# Task objective
Starting at the line that holds "building: [231,384,287,429] ->", quote every line through the end of the records, both boundary lines included. Omit the pictures.

Segment Open

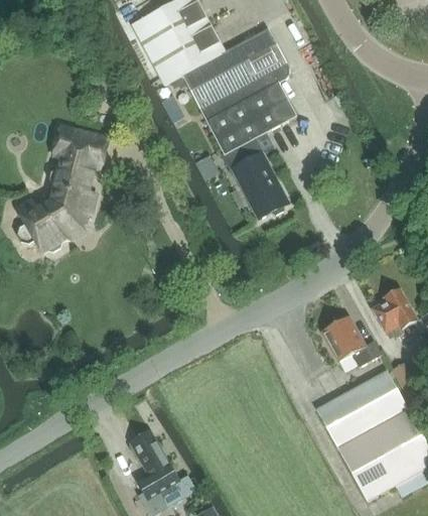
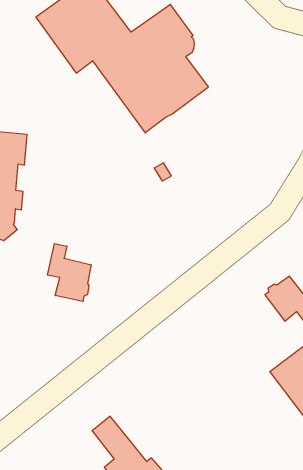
building: [223,138,288,218] -> none
building: none -> [47,244,91,302]

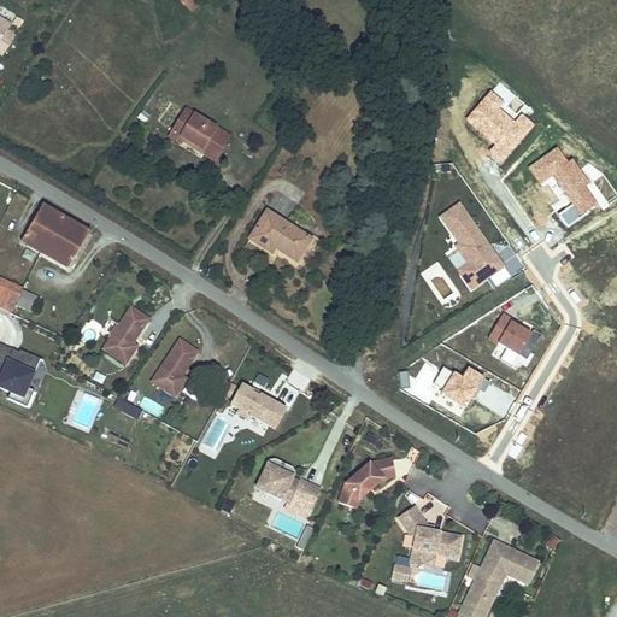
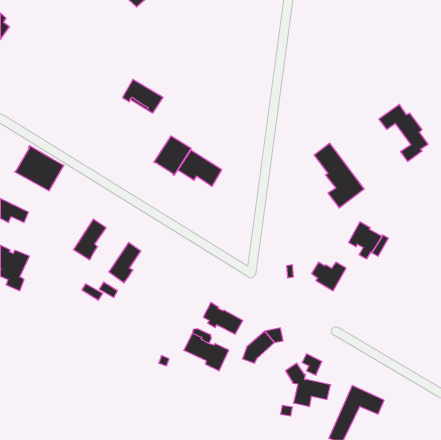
building: [466,89,535,161] -> none
building: none -> [154,136,191,175]
building: [231,384,287,429] -> [203,302,243,334]

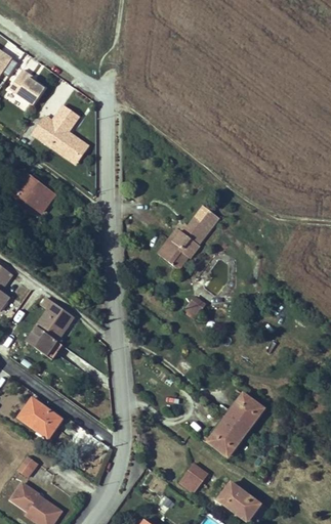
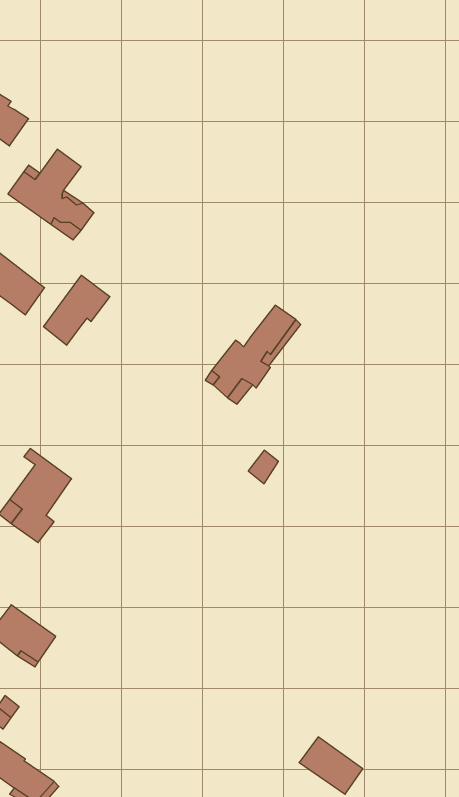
building: none -> [44,275,110,345]
building: [208,394,262,456] -> none
building: [179,464,206,491] -> none

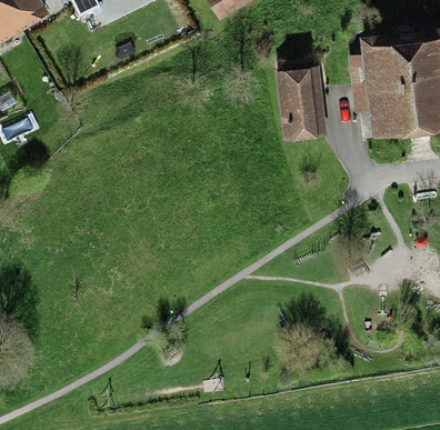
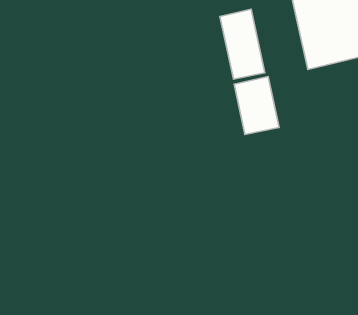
building: none -> [234,77,279,134]

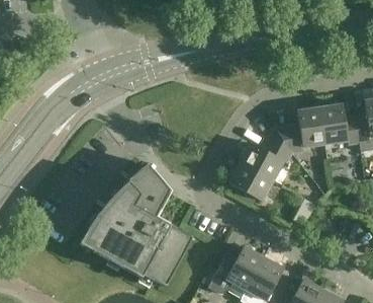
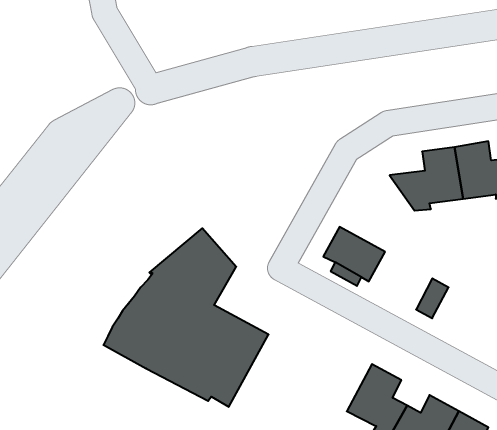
building: [241,127,292,179] -> none
building: [200,245,263,297] -> none

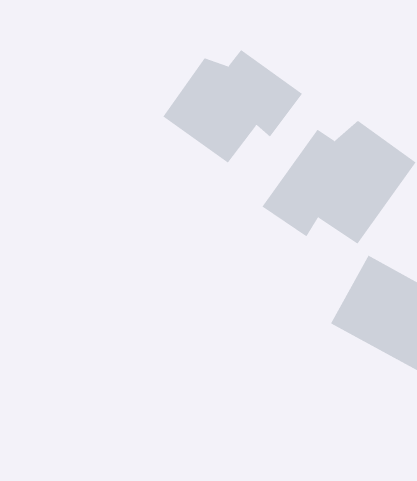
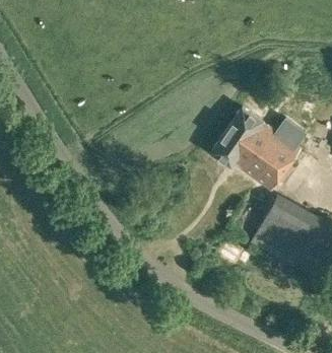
building: [163,49,303,164] -> none

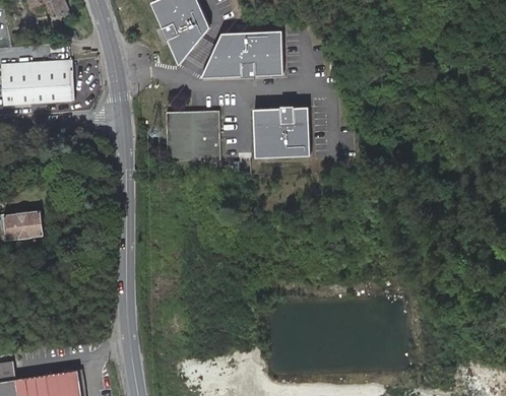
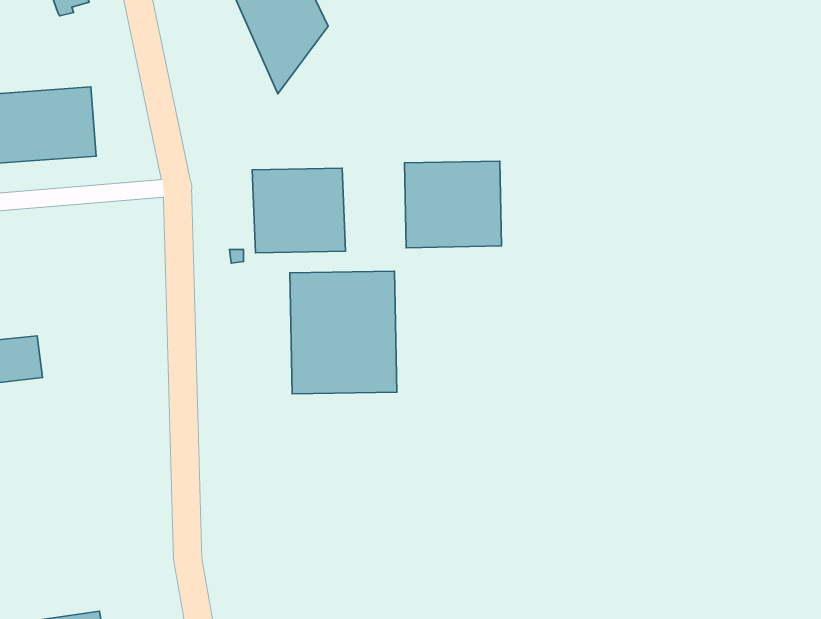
building: [200,30,282,80] -> none
building: none -> [290,271,397,394]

Segment Closed

# Completed task
building: [231,384,287,429] -> [203,302,243,334]

building: none -> [44,275,110,345]
building: [208,394,262,456] -> none
building: [179,464,206,491] -> none

building: none -> [234,77,279,134]

building: [241,127,292,179] -> none
building: [200,245,263,297] -> none

building: [163,49,303,164] -> none

building: [200,30,282,80] -> none
building: none -> [290,271,397,394]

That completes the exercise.